— Work to complete —
Beginning with the line containing "(316, 91) = (243, 473): turquoise" and ending with the last line of the entries below, copy each line exactly and nothing else.

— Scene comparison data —
Content starts
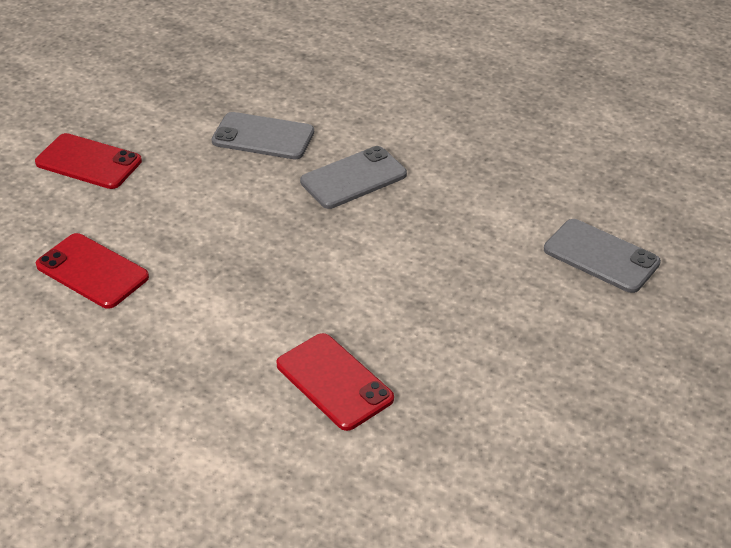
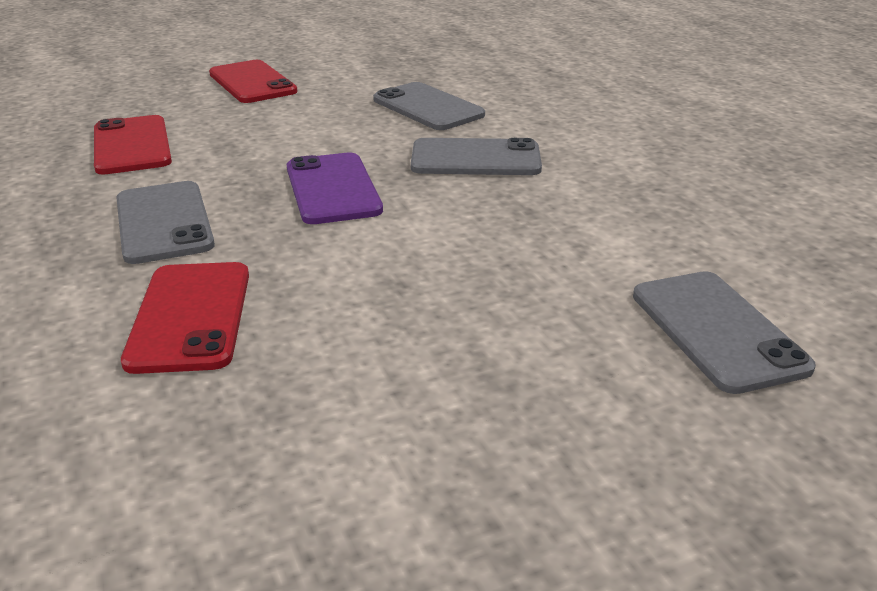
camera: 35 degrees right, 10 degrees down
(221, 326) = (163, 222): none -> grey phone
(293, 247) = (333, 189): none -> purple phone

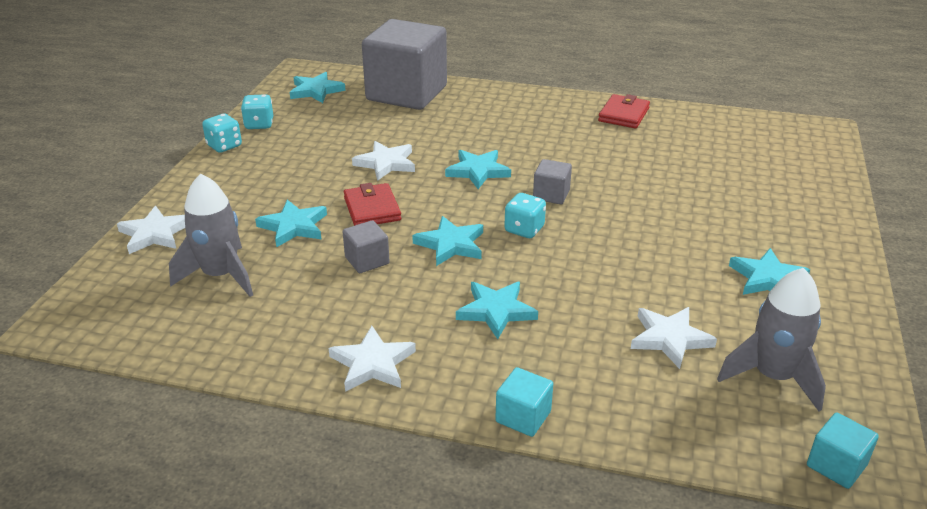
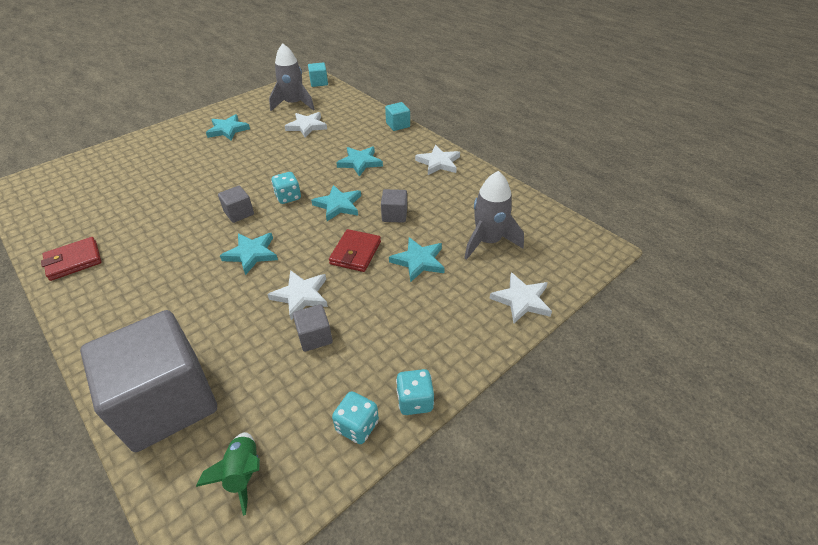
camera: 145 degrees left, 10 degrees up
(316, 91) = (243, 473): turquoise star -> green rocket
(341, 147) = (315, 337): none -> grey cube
Content ends
— Your solution —
(316, 91) = (243, 473): turquoise star -> green rocket
(341, 147) = (315, 337): none -> grey cube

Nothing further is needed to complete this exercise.